## Exercise objective
Print every entry below exactly, leaving out the pictures.

Object transformation records
########################################

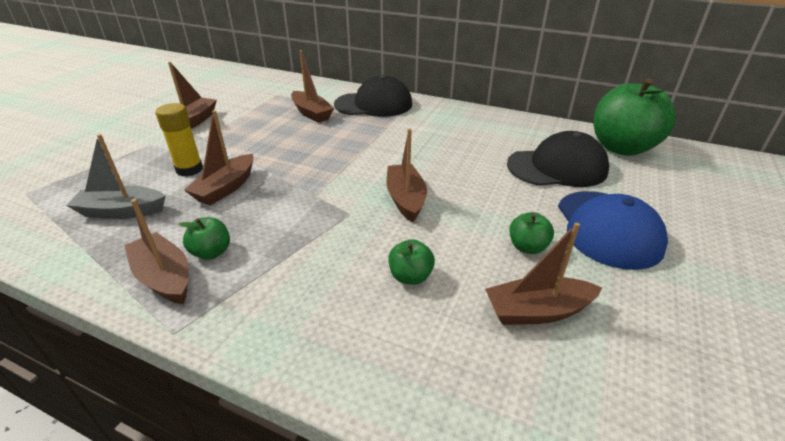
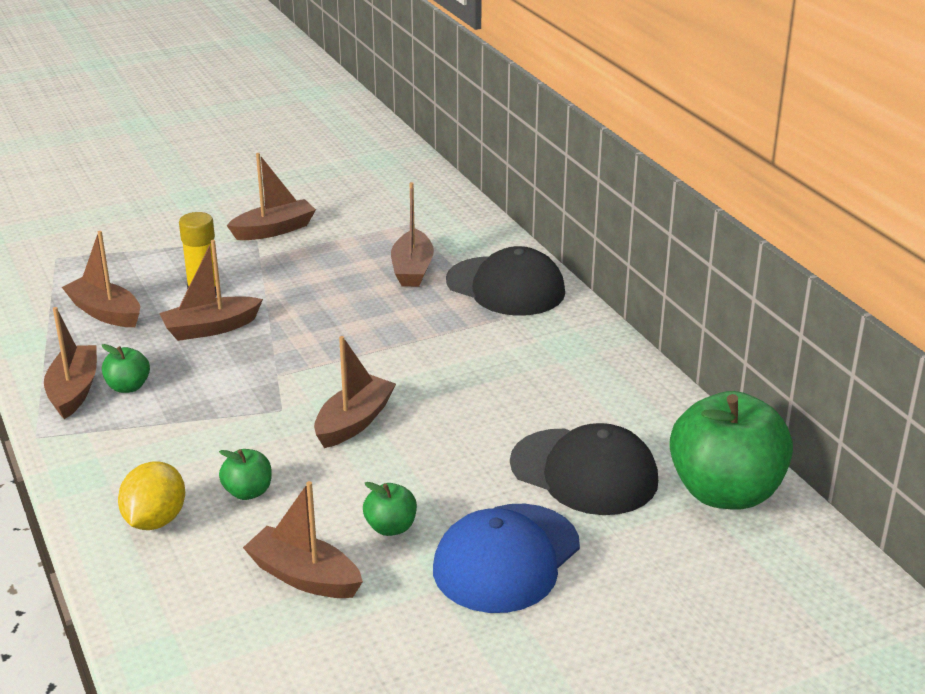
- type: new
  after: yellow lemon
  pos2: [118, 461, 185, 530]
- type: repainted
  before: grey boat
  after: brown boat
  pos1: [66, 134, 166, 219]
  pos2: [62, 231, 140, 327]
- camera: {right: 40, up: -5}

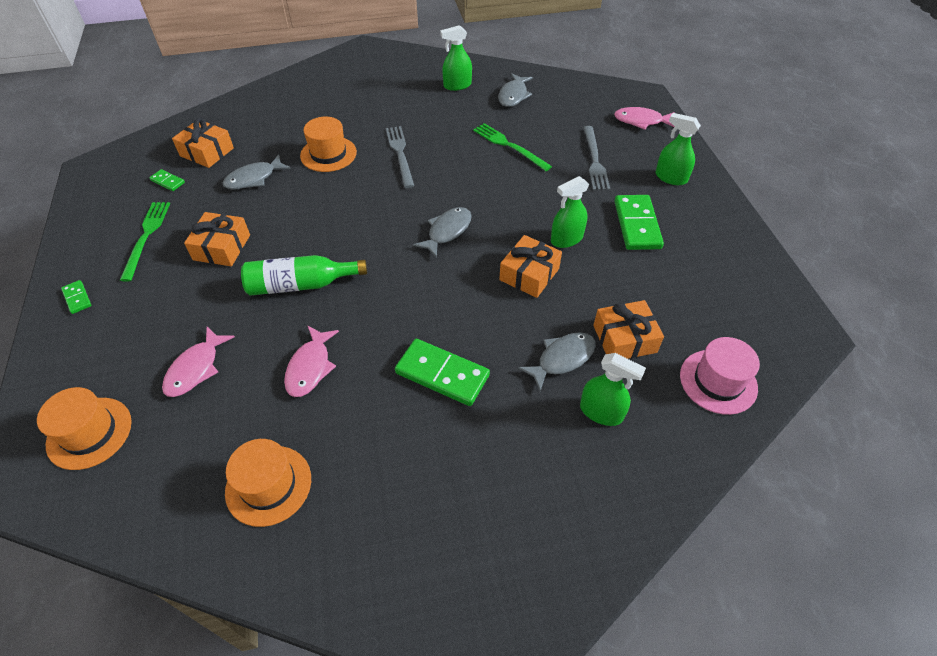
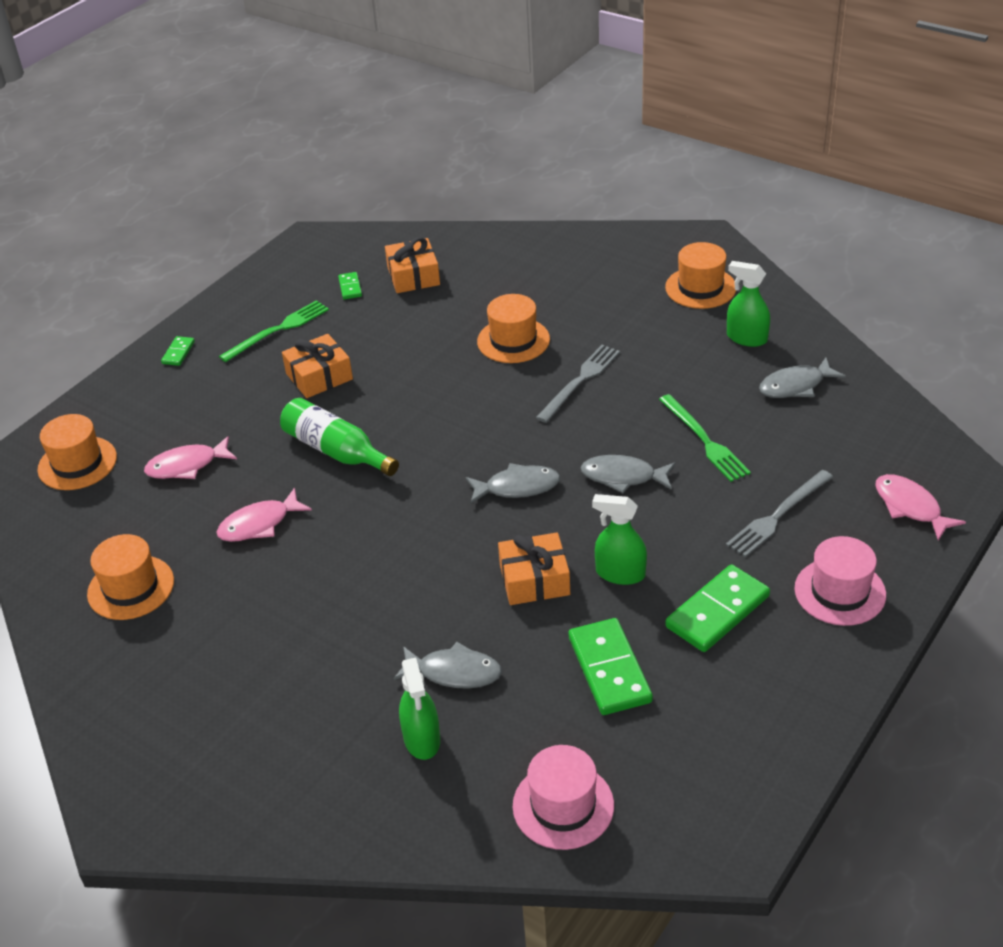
- type: gone
  before: orange gift
  pos1: [593, 300, 664, 359]
- type: new
  after: orange hat
  pos2: [665, 242, 736, 309]
- type: shifted
  before: grey fish
  pos1: [223, 154, 291, 190]
  pos2: [581, 455, 675, 493]
- type: shifted
  before: green domino
  pos1: [395, 339, 490, 406]
  pos2: [569, 618, 653, 715]
- type: swapped
  before: green spray bottle
  after: pink hat
  pos1: [655, 113, 701, 185]
  pos2: [795, 536, 886, 626]
- type: rotated
  before: green fork
  pos1: [473, 123, 552, 171]
  pos2: [659, 394, 751, 482]
  turn: 150
- camera: {right: 50, up: -10}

########################################

## Your response
- type: new
  after: yellow lemon
  pos2: [118, 461, 185, 530]
- type: repainted
  before: grey boat
  after: brown boat
  pos1: [66, 134, 166, 219]
  pos2: [62, 231, 140, 327]
- camera: {right: 40, up: -5}

- type: gone
  before: orange gift
  pos1: [593, 300, 664, 359]
- type: new
  after: orange hat
  pos2: [665, 242, 736, 309]
- type: shifted
  before: grey fish
  pos1: [223, 154, 291, 190]
  pos2: [581, 455, 675, 493]
- type: shifted
  before: green domino
  pos1: [395, 339, 490, 406]
  pos2: [569, 618, 653, 715]
- type: swapped
  before: green spray bottle
  after: pink hat
  pos1: [655, 113, 701, 185]
  pos2: [795, 536, 886, 626]
- type: rotated
  before: green fork
  pos1: [473, 123, 552, 171]
  pos2: [659, 394, 751, 482]
  turn: 150
- camera: {right: 50, up: -10}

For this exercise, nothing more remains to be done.